_Exercise details_
Please give again, word for word, each line that falls between the line with "(297, 198) = (674, 296): blue" and the end of the data, inclusive.

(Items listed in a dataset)

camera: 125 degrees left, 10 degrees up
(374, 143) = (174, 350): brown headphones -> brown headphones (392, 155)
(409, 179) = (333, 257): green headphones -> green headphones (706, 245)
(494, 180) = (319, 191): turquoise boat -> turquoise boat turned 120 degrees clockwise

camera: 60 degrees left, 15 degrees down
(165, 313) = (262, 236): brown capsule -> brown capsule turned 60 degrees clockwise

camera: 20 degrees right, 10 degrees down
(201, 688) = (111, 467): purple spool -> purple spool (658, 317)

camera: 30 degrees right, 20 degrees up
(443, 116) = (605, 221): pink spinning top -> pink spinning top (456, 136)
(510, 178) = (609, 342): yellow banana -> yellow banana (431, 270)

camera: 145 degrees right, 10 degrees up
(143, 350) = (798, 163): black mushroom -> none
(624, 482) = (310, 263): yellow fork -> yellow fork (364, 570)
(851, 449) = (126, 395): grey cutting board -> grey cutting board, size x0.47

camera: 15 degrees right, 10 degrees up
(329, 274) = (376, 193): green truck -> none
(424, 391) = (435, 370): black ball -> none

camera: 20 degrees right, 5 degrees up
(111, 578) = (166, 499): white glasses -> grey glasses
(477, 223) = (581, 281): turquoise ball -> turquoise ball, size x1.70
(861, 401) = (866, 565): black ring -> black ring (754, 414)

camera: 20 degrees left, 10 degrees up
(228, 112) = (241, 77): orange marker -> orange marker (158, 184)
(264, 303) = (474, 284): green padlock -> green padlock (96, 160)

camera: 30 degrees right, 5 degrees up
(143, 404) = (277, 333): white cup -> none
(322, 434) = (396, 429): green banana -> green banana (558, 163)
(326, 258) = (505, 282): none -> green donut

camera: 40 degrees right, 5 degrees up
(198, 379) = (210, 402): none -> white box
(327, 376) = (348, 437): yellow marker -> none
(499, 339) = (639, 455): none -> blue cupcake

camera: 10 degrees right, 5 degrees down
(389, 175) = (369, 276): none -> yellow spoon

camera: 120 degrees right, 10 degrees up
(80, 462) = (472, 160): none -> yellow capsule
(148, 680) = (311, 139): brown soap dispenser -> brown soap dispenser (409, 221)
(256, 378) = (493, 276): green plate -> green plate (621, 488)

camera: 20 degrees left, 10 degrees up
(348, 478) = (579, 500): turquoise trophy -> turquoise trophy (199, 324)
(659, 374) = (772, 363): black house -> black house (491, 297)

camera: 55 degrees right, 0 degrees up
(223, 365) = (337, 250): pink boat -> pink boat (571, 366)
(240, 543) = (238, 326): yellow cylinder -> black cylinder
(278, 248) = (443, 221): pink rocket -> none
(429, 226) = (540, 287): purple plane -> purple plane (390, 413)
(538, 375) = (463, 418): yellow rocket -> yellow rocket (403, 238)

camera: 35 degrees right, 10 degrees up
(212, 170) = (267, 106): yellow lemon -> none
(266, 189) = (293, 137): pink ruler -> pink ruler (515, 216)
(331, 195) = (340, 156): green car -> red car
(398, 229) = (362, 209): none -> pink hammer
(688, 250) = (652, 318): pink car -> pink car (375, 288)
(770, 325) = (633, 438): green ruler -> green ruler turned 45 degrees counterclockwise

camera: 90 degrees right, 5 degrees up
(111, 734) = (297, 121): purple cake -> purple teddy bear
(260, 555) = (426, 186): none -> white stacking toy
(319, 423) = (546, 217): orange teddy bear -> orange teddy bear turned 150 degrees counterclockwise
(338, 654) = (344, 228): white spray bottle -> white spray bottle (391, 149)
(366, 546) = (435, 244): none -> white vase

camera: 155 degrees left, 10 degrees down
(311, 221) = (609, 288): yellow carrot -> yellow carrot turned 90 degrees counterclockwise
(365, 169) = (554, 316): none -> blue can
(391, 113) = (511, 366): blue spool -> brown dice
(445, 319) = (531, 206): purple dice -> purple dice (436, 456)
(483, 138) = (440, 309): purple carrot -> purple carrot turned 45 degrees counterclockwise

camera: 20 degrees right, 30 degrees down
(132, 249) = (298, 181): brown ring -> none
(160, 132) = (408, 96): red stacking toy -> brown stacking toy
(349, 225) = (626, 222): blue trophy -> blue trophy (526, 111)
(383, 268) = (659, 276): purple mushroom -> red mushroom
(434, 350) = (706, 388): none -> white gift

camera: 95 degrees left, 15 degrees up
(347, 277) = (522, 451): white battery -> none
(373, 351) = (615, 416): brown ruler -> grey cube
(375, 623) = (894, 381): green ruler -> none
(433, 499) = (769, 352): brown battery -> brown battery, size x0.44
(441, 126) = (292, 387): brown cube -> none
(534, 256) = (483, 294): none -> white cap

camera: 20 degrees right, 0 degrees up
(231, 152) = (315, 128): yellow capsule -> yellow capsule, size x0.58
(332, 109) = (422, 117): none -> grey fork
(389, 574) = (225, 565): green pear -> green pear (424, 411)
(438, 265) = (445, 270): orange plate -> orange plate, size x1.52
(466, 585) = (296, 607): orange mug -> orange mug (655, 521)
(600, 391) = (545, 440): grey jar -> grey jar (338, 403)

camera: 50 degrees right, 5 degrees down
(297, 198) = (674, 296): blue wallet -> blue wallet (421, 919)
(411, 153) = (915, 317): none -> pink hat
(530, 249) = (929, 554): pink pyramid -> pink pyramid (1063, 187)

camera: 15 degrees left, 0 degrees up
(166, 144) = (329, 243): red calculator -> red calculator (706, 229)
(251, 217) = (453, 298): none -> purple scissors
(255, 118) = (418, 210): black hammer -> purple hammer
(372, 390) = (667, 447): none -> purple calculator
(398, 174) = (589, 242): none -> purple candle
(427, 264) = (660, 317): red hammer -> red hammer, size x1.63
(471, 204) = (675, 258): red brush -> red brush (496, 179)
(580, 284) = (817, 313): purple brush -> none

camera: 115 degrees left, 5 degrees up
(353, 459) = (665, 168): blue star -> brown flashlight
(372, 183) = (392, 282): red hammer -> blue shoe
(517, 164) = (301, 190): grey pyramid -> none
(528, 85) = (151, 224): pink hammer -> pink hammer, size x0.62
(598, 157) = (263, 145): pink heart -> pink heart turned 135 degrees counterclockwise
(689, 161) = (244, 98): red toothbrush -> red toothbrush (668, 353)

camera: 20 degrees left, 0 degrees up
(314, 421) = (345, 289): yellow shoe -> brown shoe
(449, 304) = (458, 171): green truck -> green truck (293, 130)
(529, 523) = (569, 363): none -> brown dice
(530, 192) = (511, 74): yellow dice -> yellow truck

_Written response_
(297, 198) = (674, 296): blue wallet -> blue wallet (421, 919)
(411, 153) = (915, 317): none -> pink hat
(530, 249) = (929, 554): pink pyramid -> pink pyramid (1063, 187)

camera: 15 degrees left, 0 degrees up
(166, 144) = (329, 243): red calculator -> red calculator (706, 229)
(251, 217) = (453, 298): none -> purple scissors
(255, 118) = (418, 210): black hammer -> purple hammer
(372, 390) = (667, 447): none -> purple calculator
(398, 174) = (589, 242): none -> purple candle
(427, 264) = (660, 317): red hammer -> red hammer, size x1.63
(471, 204) = (675, 258): red brush -> red brush (496, 179)
(580, 284) = (817, 313): purple brush -> none

camera: 115 degrees left, 5 degrees up
(353, 459) = (665, 168): blue star -> brown flashlight
(372, 183) = (392, 282): red hammer -> blue shoe
(517, 164) = (301, 190): grey pyramid -> none
(528, 85) = (151, 224): pink hammer -> pink hammer, size x0.62
(598, 157) = (263, 145): pink heart -> pink heart turned 135 degrees counterclockwise
(689, 161) = (244, 98): red toothbrush -> red toothbrush (668, 353)

camera: 20 degrees left, 0 degrees up
(314, 421) = (345, 289): yellow shoe -> brown shoe
(449, 304) = (458, 171): green truck -> green truck (293, 130)
(529, 523) = (569, 363): none -> brown dice
(530, 192) = (511, 74): yellow dice -> yellow truck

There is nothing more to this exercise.